[Start of Attachment]

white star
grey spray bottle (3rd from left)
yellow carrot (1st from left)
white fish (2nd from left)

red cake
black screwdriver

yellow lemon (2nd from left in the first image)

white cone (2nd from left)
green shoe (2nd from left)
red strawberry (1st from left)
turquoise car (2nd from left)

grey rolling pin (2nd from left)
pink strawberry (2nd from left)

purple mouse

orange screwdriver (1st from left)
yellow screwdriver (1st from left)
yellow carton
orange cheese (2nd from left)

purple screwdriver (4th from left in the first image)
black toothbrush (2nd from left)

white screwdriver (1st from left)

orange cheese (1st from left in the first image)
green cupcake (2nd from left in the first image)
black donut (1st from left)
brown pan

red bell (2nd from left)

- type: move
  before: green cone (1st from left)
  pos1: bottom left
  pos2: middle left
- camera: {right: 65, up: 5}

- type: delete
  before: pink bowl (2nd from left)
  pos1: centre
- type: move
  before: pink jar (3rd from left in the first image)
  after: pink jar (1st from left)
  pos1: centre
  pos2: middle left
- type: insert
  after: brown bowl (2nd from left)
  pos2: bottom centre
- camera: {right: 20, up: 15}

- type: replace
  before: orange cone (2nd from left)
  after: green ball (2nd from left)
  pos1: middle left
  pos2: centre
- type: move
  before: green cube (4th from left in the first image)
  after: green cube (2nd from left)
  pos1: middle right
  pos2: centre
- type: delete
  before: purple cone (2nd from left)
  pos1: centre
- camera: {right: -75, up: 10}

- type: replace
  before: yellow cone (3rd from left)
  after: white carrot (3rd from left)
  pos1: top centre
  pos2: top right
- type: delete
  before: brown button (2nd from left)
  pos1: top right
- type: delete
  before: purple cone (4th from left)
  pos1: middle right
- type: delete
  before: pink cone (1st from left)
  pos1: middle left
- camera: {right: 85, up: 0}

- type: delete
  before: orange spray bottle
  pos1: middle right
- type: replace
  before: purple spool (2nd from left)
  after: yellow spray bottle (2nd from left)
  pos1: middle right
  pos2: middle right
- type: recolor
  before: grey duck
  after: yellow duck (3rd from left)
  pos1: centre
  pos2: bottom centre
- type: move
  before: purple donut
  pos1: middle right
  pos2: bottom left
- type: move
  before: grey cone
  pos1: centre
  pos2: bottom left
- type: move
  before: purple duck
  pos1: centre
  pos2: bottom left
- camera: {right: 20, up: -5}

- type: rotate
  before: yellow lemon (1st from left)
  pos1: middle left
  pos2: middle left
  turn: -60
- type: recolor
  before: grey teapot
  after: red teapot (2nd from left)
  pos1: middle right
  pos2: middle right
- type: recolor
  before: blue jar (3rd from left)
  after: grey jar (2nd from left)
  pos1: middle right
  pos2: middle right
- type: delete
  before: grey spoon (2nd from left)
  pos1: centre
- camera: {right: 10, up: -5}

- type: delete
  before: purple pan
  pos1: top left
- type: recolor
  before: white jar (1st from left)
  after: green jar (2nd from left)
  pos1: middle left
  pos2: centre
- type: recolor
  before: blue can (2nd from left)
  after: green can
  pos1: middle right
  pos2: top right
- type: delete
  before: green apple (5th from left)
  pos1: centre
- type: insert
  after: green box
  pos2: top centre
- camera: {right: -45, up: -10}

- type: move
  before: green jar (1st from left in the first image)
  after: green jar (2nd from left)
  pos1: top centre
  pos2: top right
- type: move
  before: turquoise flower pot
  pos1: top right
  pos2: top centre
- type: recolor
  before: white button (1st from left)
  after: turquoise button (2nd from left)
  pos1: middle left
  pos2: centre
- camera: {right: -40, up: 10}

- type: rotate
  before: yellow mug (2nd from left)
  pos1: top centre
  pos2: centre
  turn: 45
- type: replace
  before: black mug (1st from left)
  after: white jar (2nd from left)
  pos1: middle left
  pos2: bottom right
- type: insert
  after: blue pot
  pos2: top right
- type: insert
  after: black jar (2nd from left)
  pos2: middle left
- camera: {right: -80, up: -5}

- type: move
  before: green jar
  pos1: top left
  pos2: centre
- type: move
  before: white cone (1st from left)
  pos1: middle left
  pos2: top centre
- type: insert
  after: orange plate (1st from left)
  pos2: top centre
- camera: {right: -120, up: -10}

[End of Attachment]

** EXERCISE AIM **
Give the number of lines that hold the word "button" in these records, with nothing added.

** RESULT OF THIS EXERCISE **
3